WHAT IS NEEDED
Your answer must consist of every line from the data below that includes the word "turquoise".

DATA EXTRACT

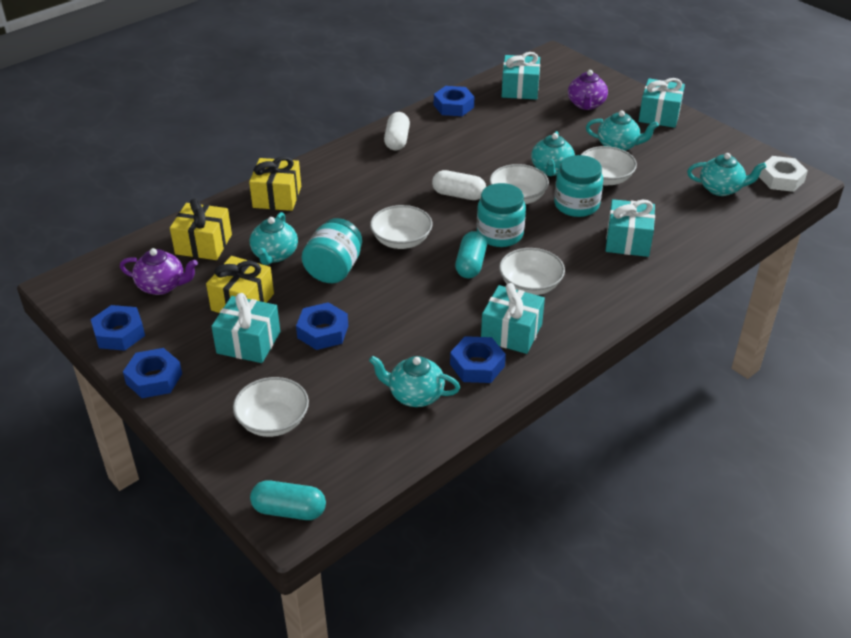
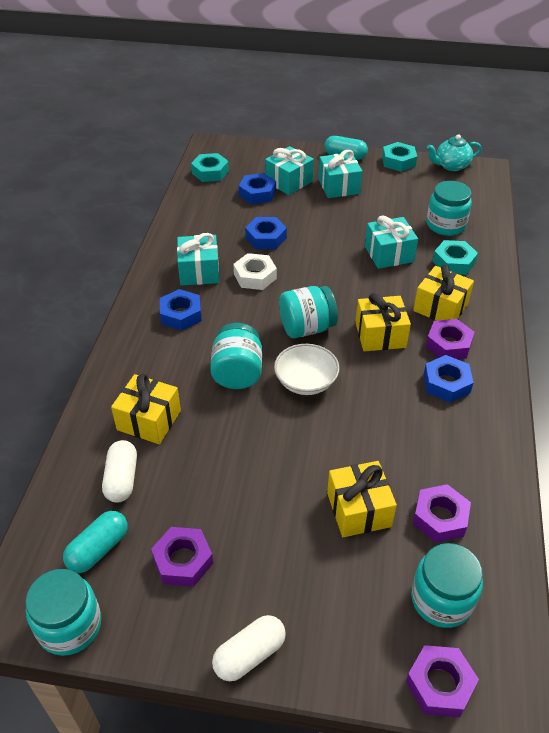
blue nut: 5 -> 4
purple nut: 0 -> 4
purple teapot: 2 -> 0
turquoise gift: 5 -> 4
turquoise jar: 3 -> 5
turquoise nut: 0 -> 3
turquoise teapot: 5 -> 1
white bowl: 5 -> 1
yellow gift: 3 -> 4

RESPONSE BOX
turquoise gift: 5 -> 4
turquoise jar: 3 -> 5
turquoise nut: 0 -> 3
turquoise teapot: 5 -> 1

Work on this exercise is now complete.